_Your task:_
Look through the data below for the string "AGND", and copy every line where it turns up.

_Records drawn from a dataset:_
================
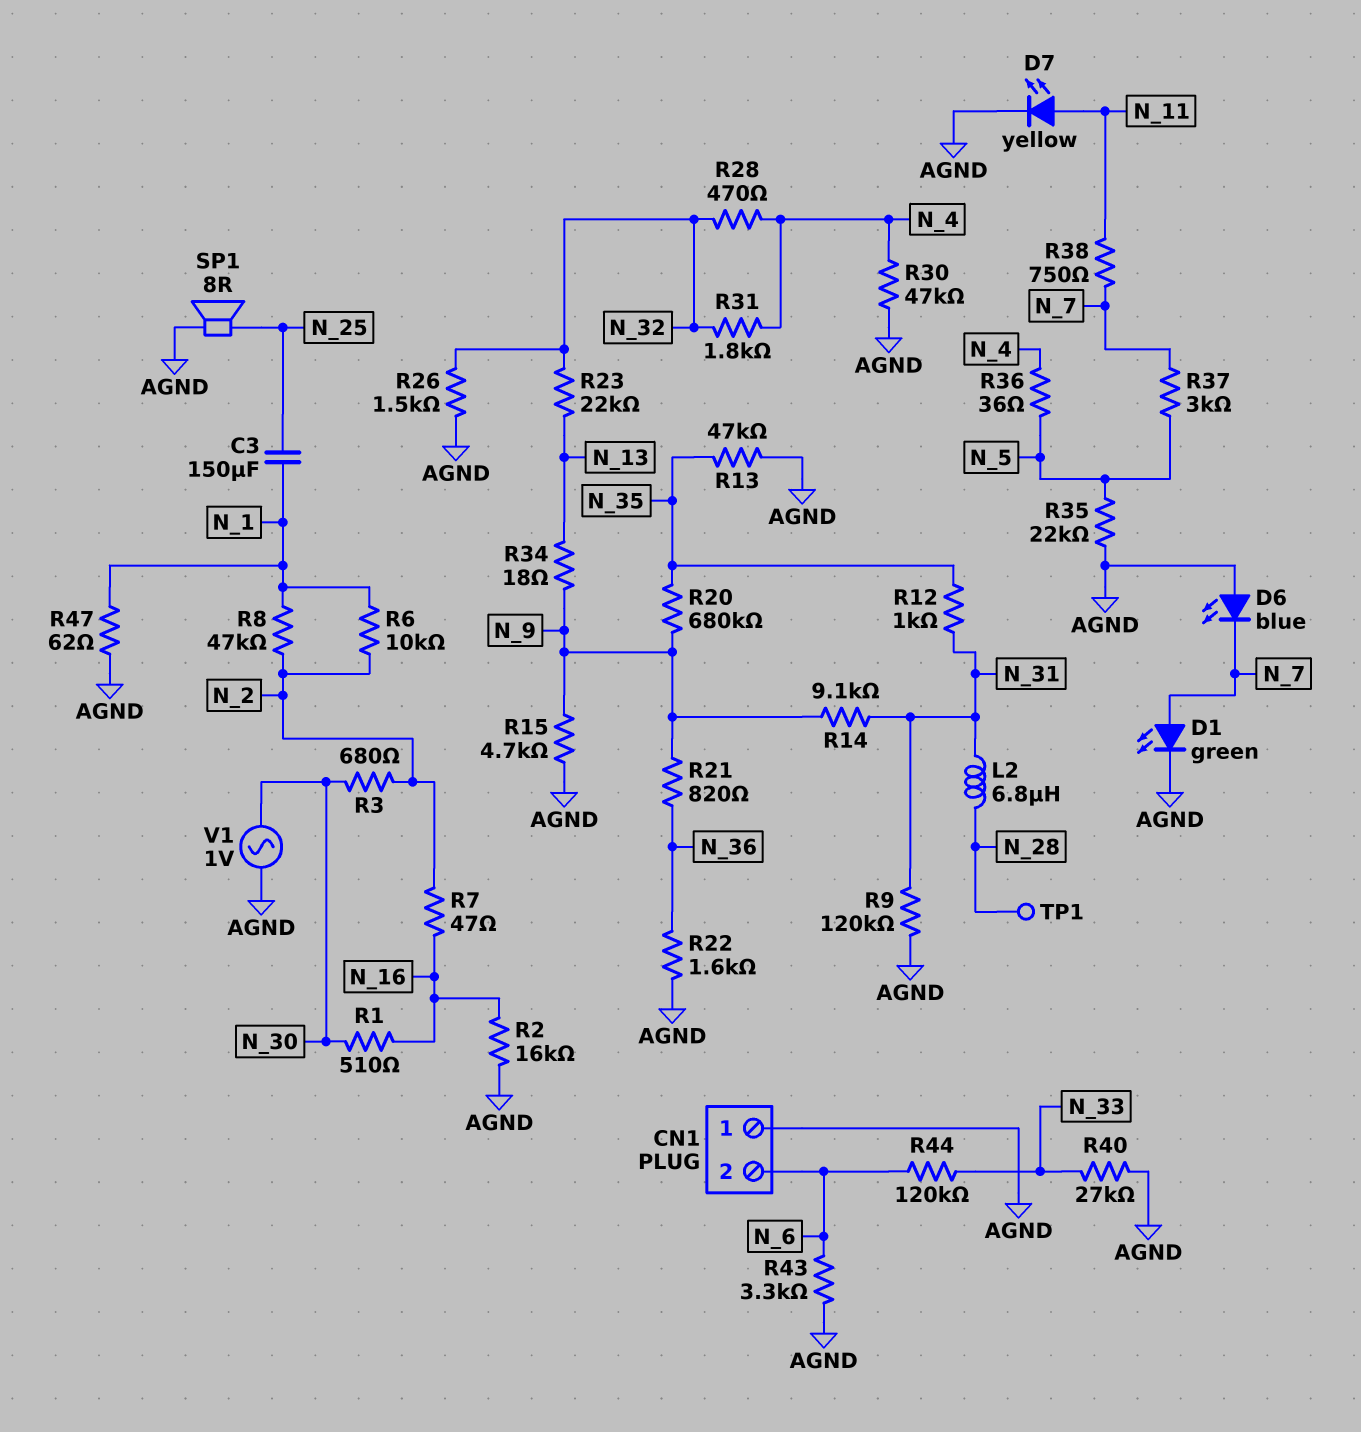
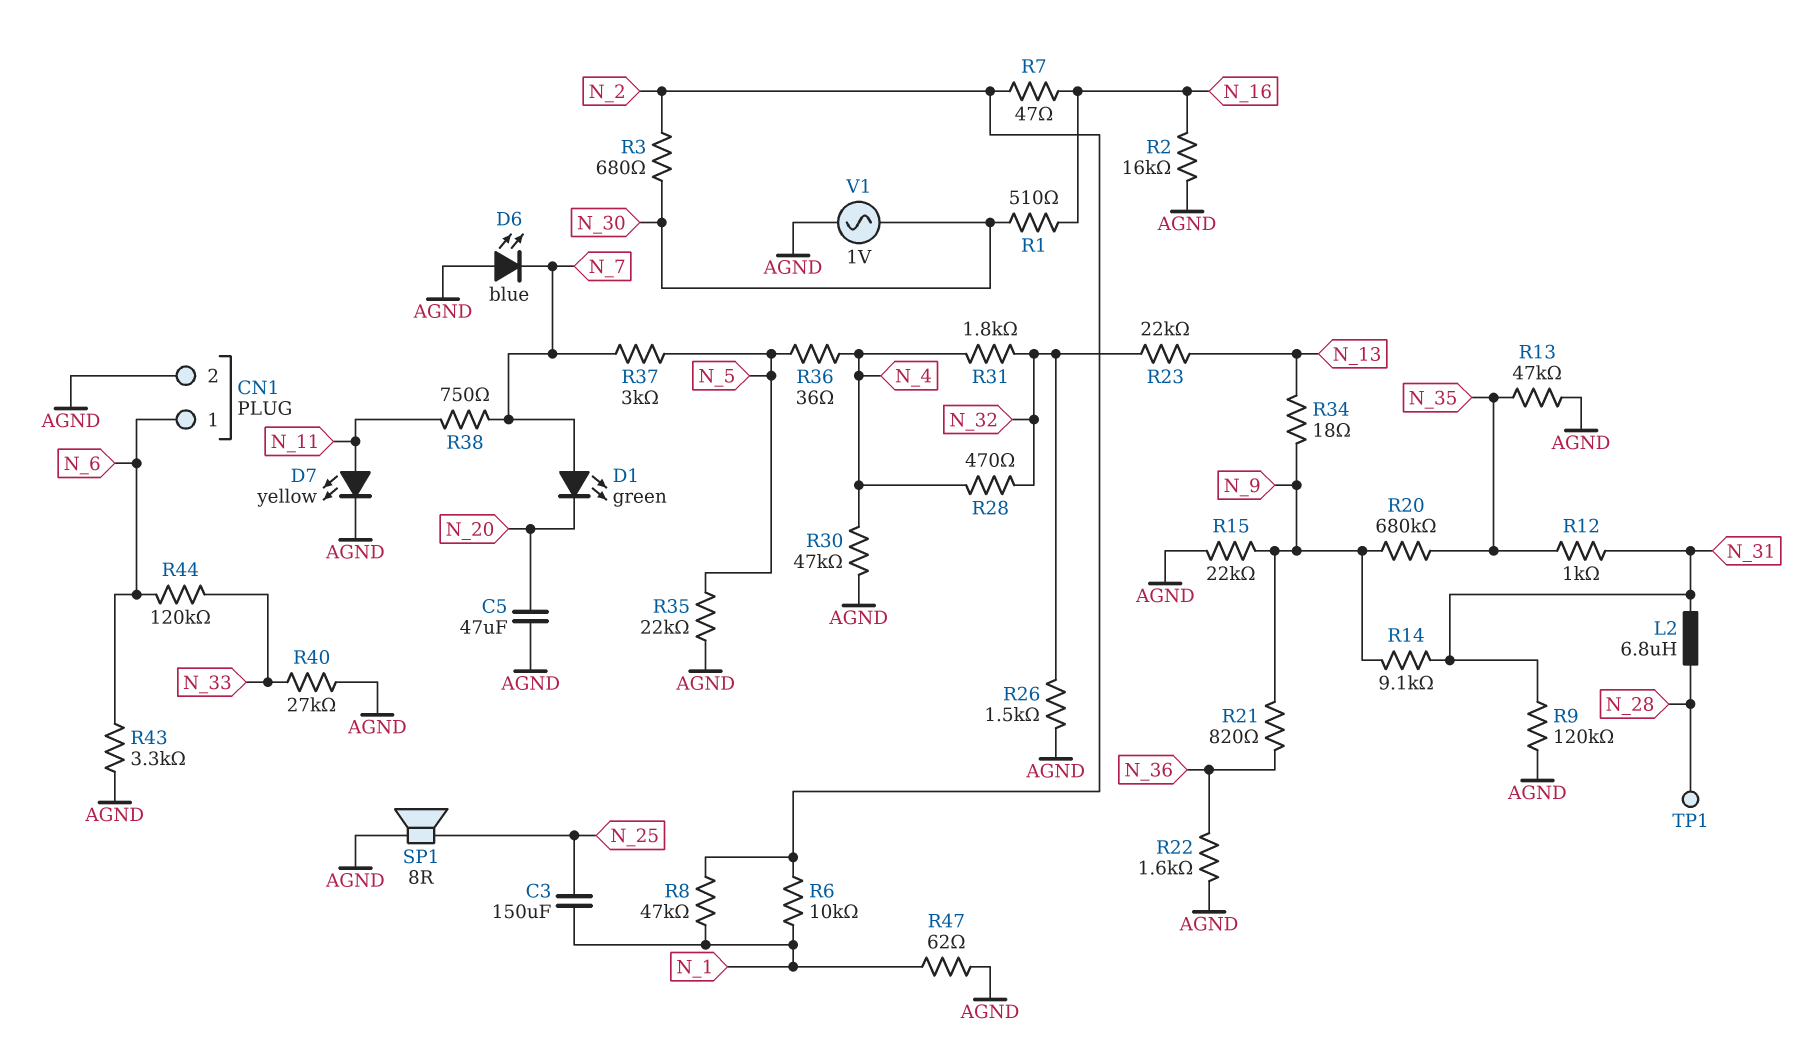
C5: none -> 47uF (AGND, N_20)
CN1 pin 1: AGND -> N_6
CN1 pin 2: N_6 -> AGND
D1: LED green (A N_7, K AGND) -> LED green (A N_7, K N_20)
R15: 4.7k (AGND, N_9) -> 22k (AGND, N_9)

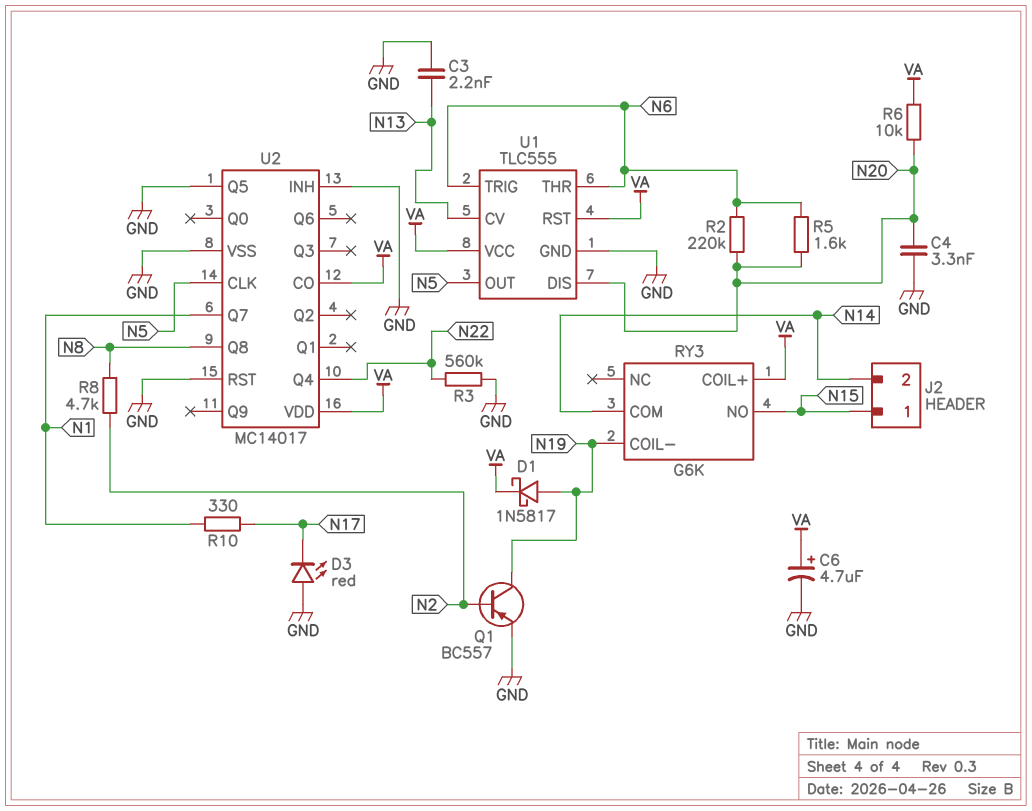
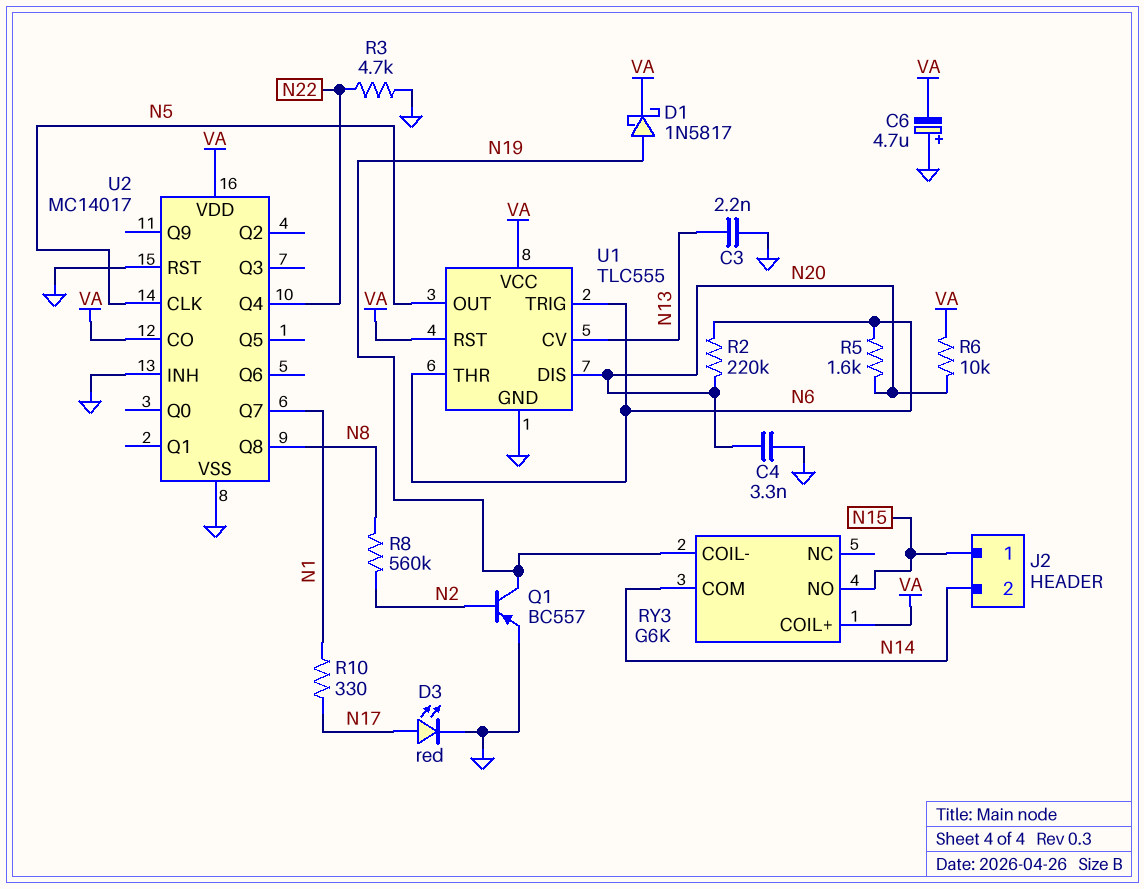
C6: 4.7uF (plus VA, minus GND) -> 4.7uF (plus GND, minus VA)
D3: LED red (A GND, K N17) -> LED red (A N17, K GND)
R3: 560k (GND, N22) -> 4.7k (GND, N22)
R8: 4.7k (N2, N8) -> 560k (N2, N8)
U2 pin Q5: GND -> none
================
_Response area:_
C5: none -> 47uF (AGND, N_20)
CN1 pin 1: AGND -> N_6
CN1 pin 2: N_6 -> AGND
D1: LED green (A N_7, K AGND) -> LED green (A N_7, K N_20)
R15: 4.7k (AGND, N_9) -> 22k (AGND, N_9)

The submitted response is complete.